### What to produce
Without the pictures, restate all of the data below word for word.

### Stored data
== Segment start ==
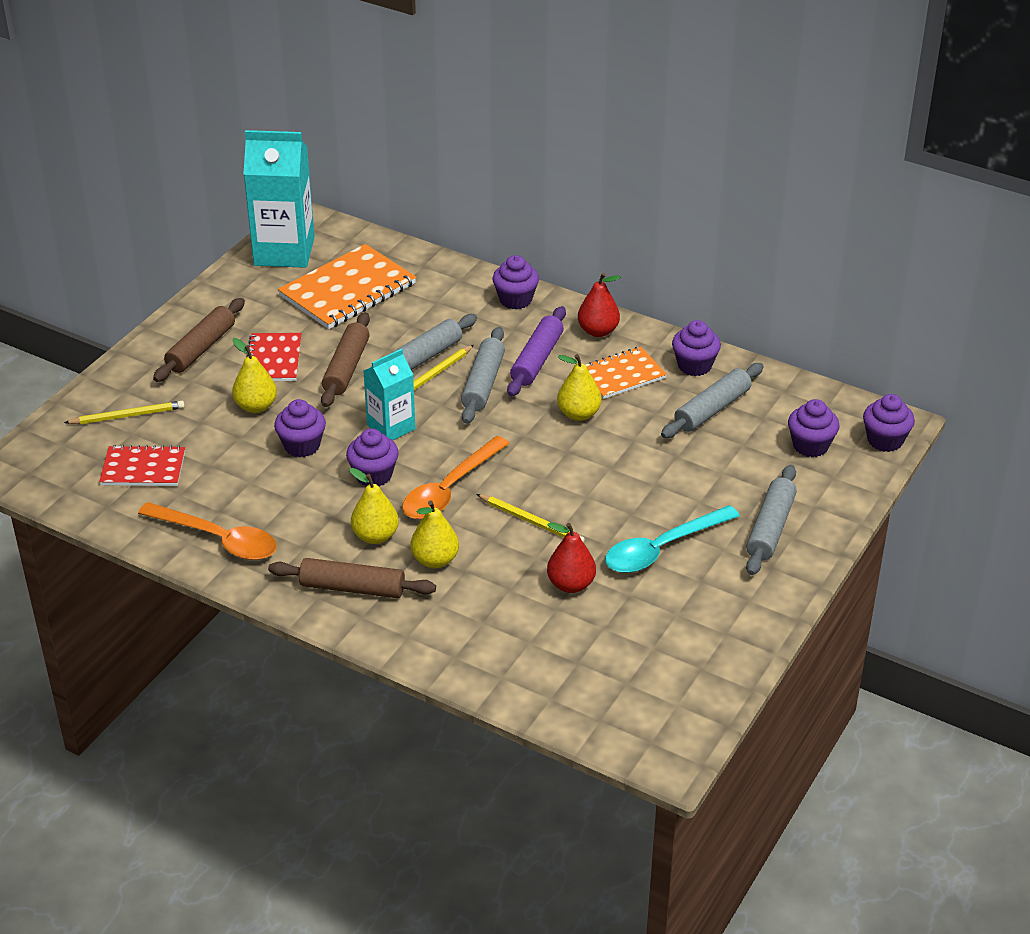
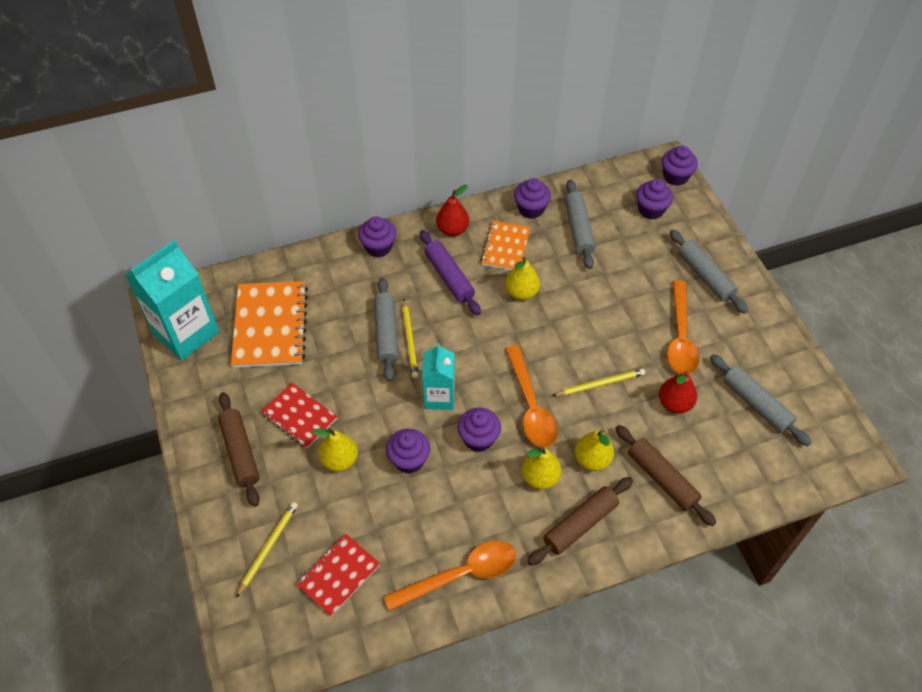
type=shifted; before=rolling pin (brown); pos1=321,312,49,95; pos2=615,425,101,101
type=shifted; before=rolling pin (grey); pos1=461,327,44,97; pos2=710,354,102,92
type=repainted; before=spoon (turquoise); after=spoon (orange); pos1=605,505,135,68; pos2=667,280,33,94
== Segment end ==
### Solution to this problem
type=shifted; before=rolling pin (brown); pos1=321,312,49,95; pos2=615,425,101,101
type=shifted; before=rolling pin (grey); pos1=461,327,44,97; pos2=710,354,102,92
type=repainted; before=spoon (turquoise); after=spoon (orange); pos1=605,505,135,68; pos2=667,280,33,94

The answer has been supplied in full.